Please give back, exactly as written, only the line containing "tan 1x4 brick [192,143,348,340]" and every line after it until the data below ends.
((
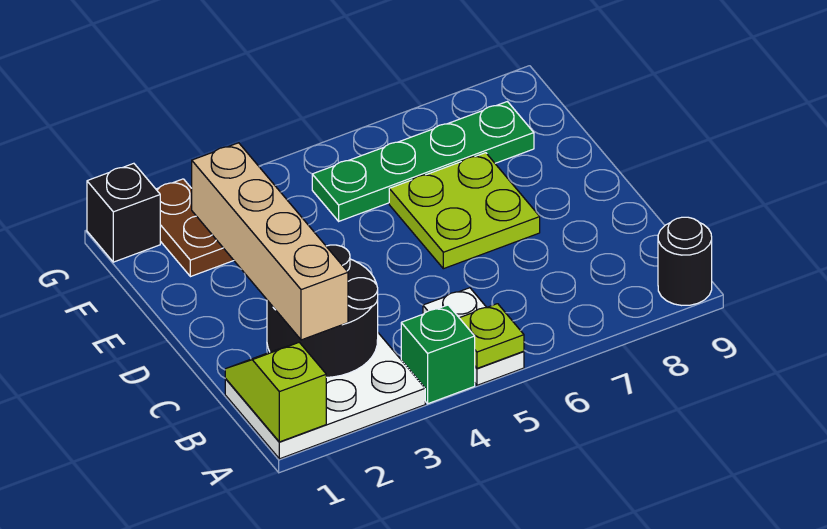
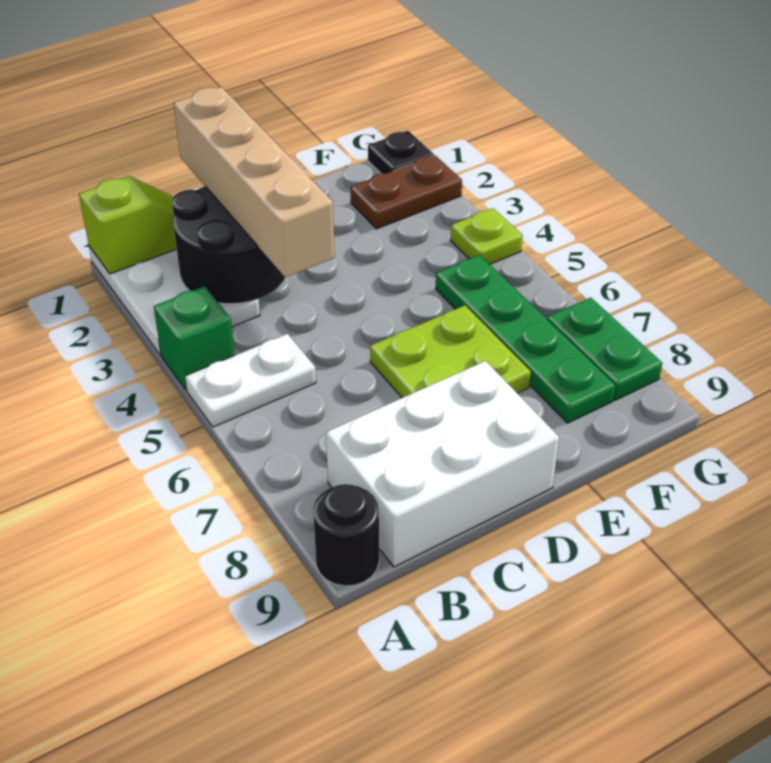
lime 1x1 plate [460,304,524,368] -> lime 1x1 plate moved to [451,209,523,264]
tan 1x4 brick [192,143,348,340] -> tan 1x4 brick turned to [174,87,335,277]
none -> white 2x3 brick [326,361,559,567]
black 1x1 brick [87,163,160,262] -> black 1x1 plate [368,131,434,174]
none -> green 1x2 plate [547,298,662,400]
))
*OUTPUT FOR THIS TASK:*
tan 1x4 brick [192,143,348,340] -> tan 1x4 brick turned to [174,87,335,277]
none -> white 2x3 brick [326,361,559,567]
black 1x1 brick [87,163,160,262] -> black 1x1 plate [368,131,434,174]
none -> green 1x2 plate [547,298,662,400]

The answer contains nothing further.